### Data for the task
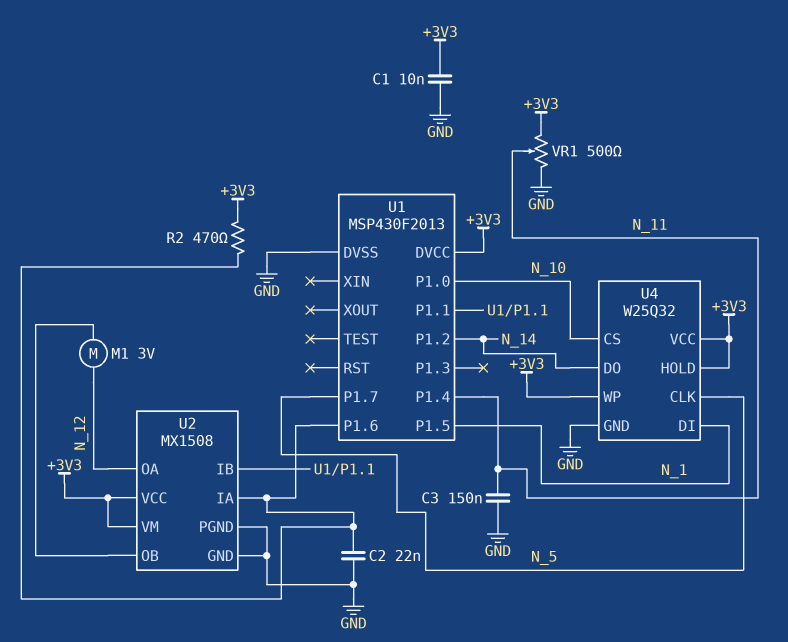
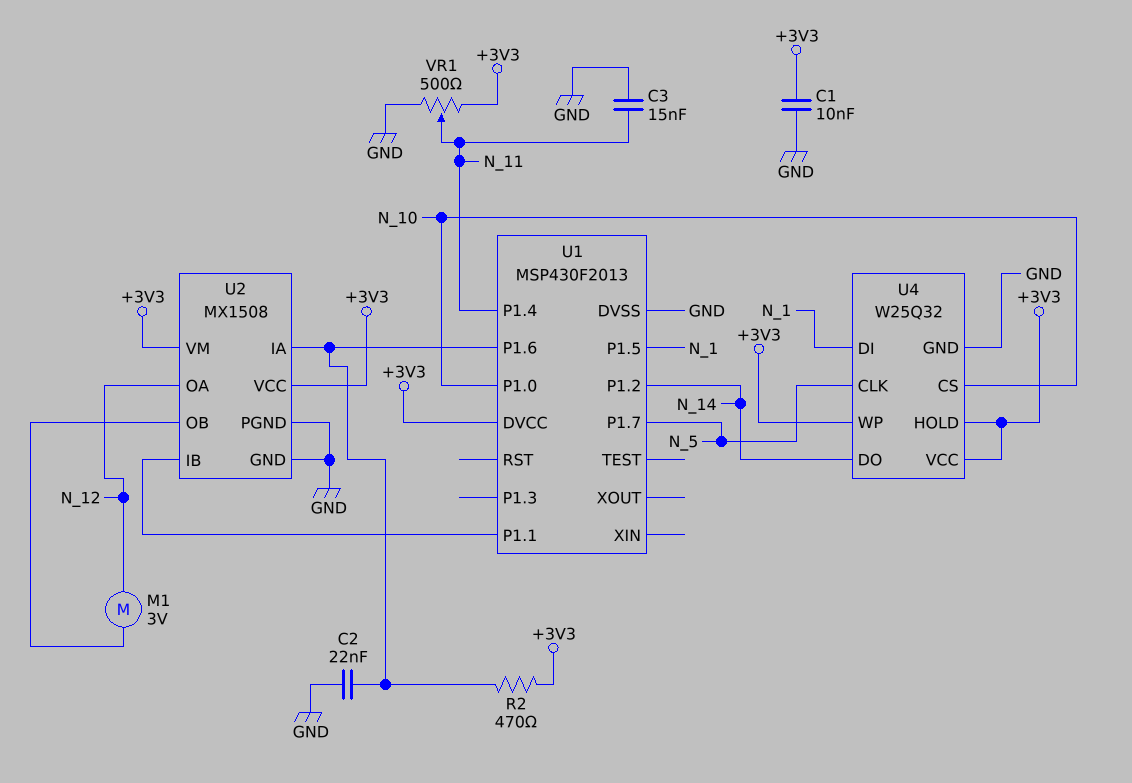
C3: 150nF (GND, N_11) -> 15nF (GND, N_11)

...

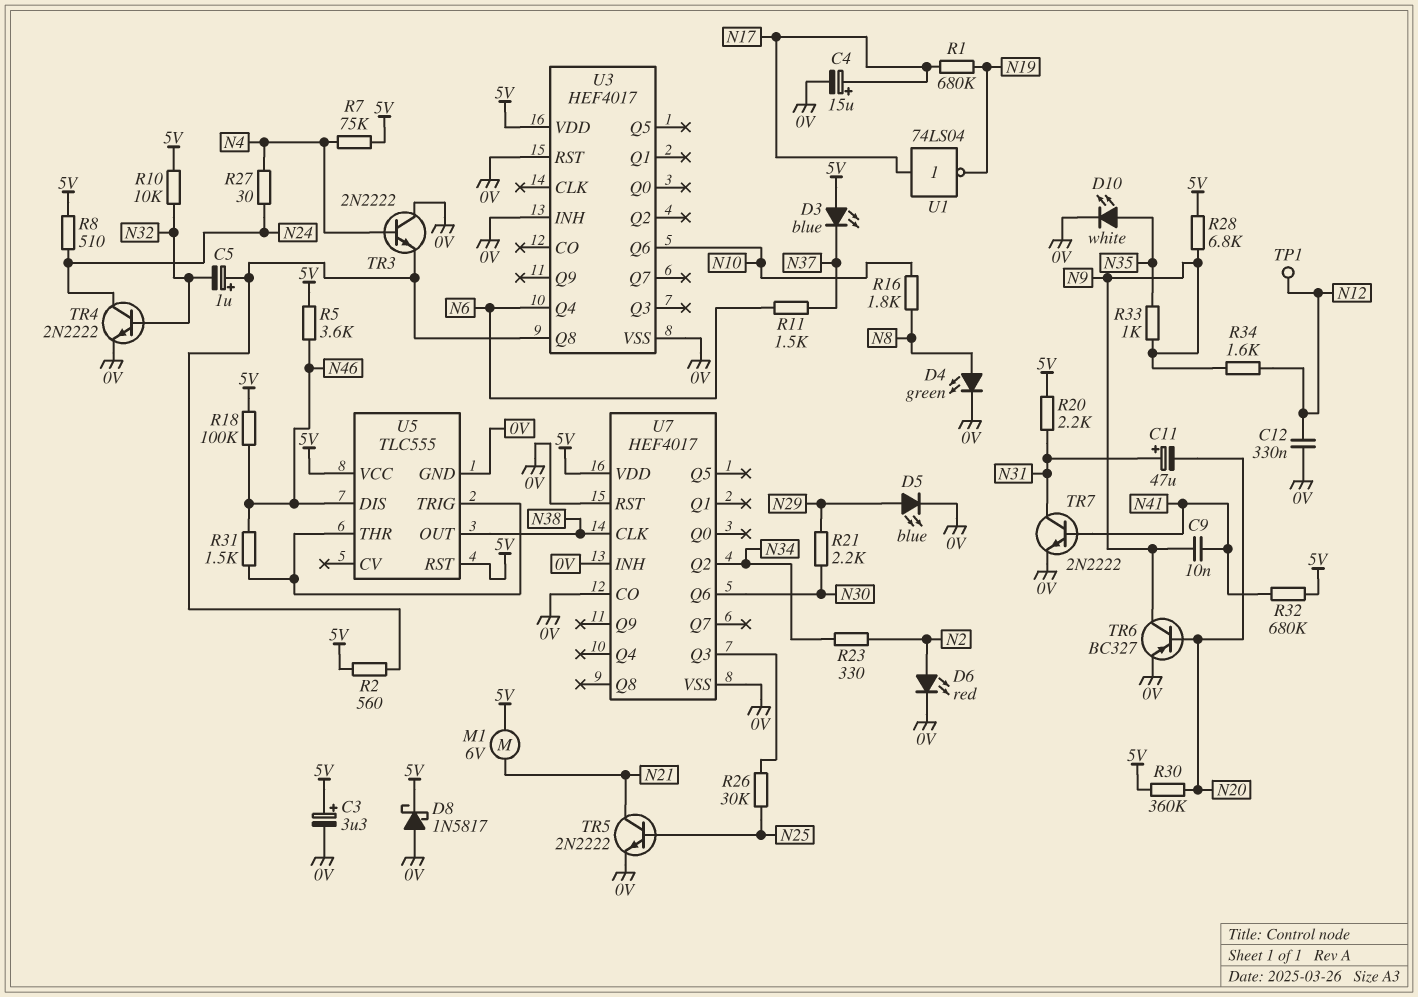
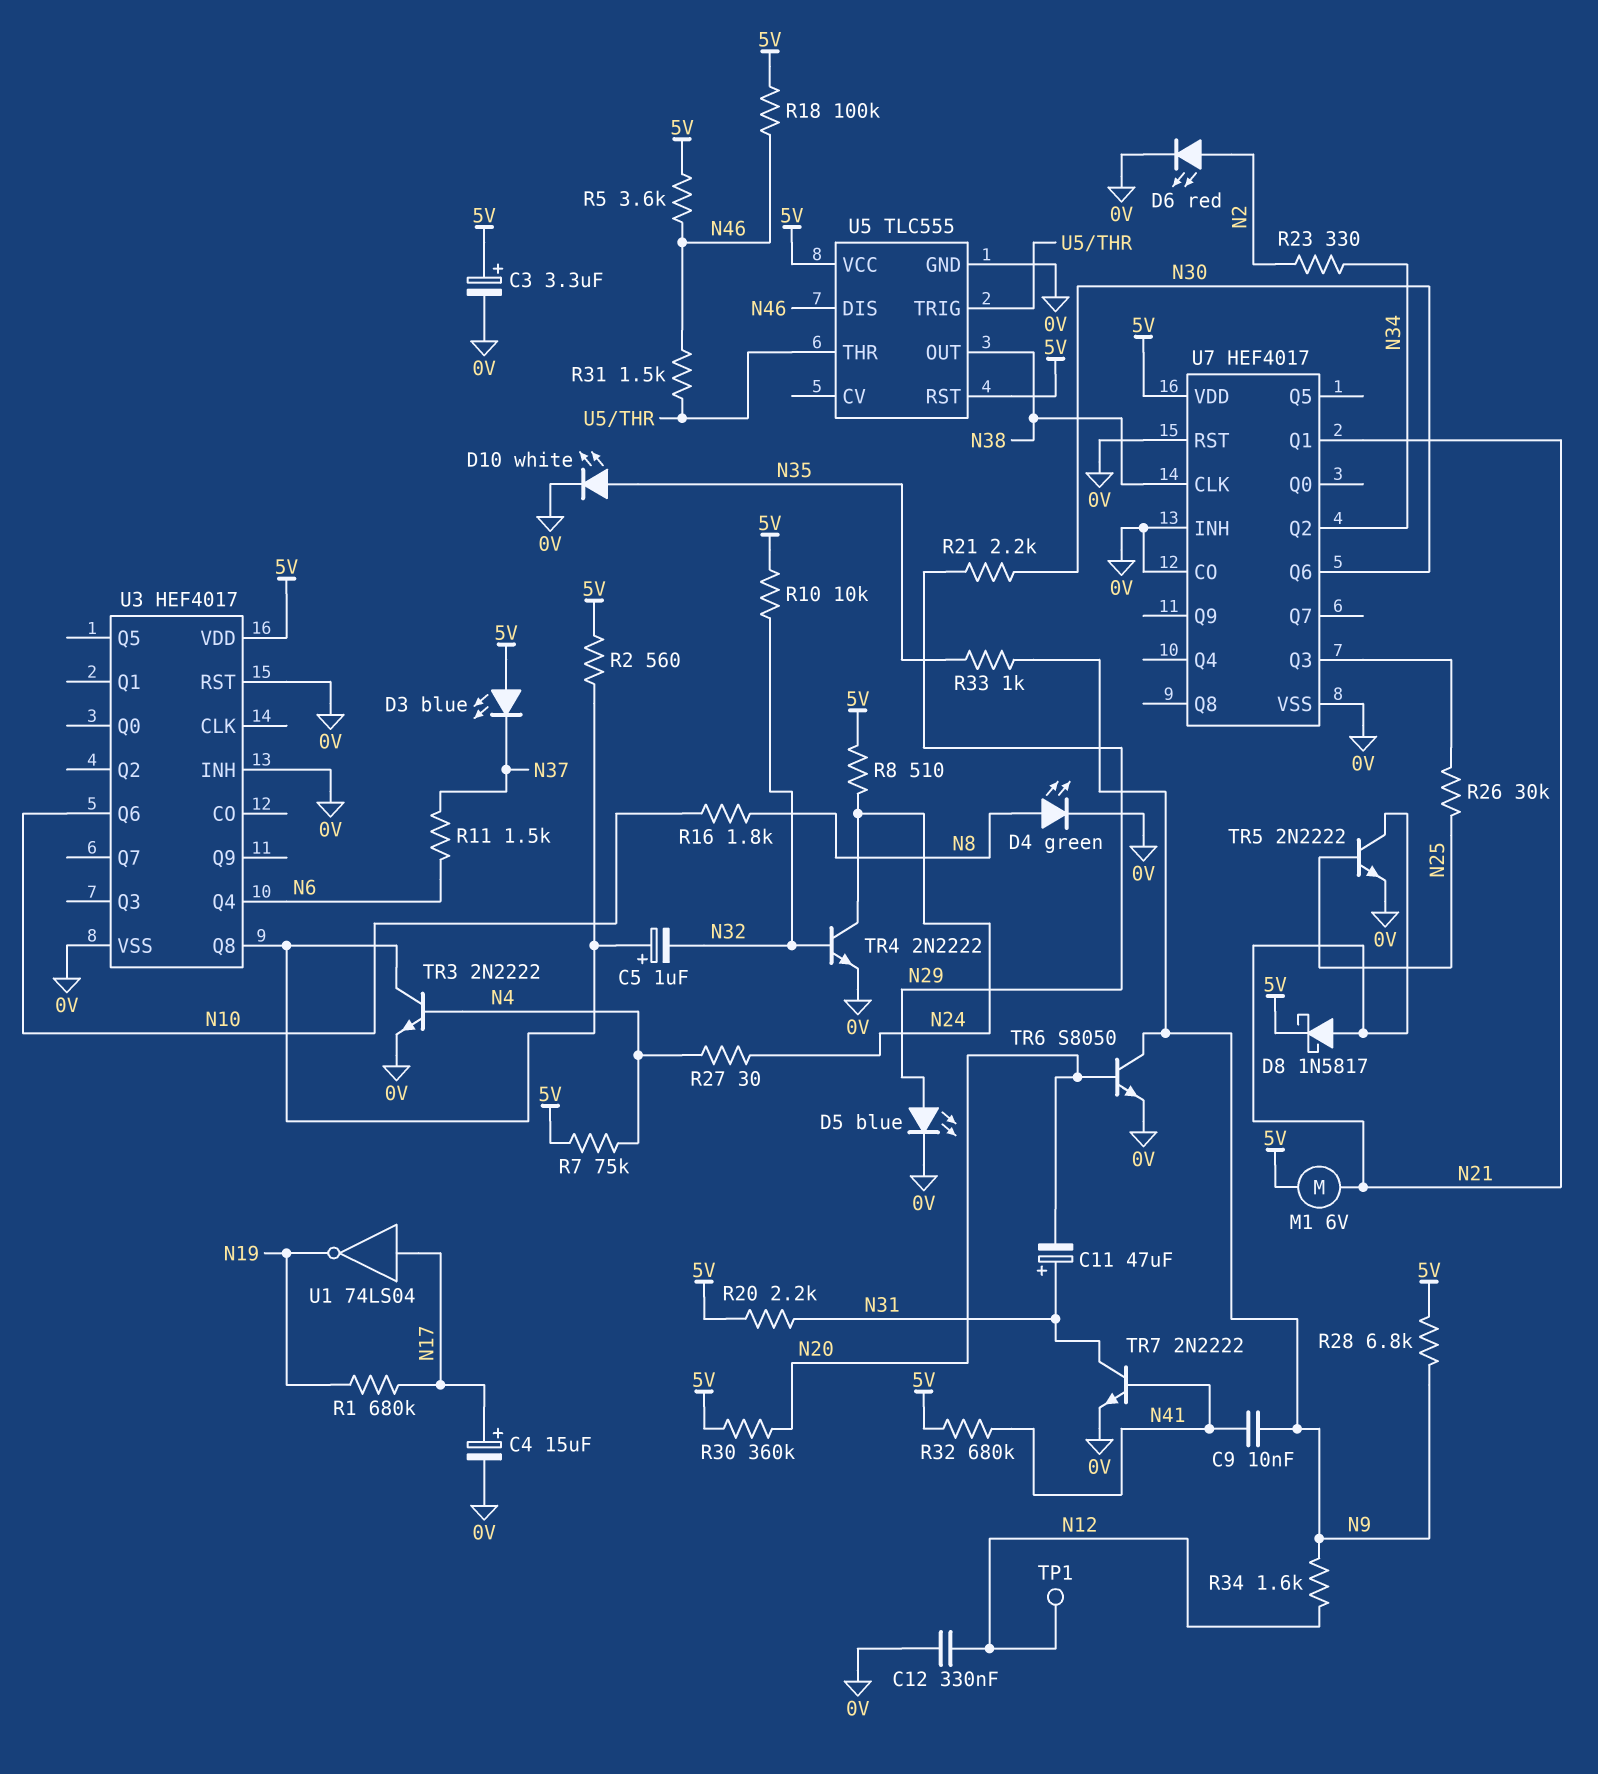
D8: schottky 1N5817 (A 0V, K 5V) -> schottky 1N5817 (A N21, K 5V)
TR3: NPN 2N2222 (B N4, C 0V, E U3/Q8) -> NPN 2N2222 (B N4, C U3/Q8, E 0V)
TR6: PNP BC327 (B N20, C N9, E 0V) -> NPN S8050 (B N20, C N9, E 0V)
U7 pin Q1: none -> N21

### Try it
Starting with the line above that holds "D8: schottky 1N5817" and stopping with the line that holds "U7 pin Q1: none -> N21", reproduce each line exactly, omitting all other lines.

### Solution below
D8: schottky 1N5817 (A 0V, K 5V) -> schottky 1N5817 (A N21, K 5V)
TR3: NPN 2N2222 (B N4, C 0V, E U3/Q8) -> NPN 2N2222 (B N4, C U3/Q8, E 0V)
TR6: PNP BC327 (B N20, C N9, E 0V) -> NPN S8050 (B N20, C N9, E 0V)
U7 pin Q1: none -> N21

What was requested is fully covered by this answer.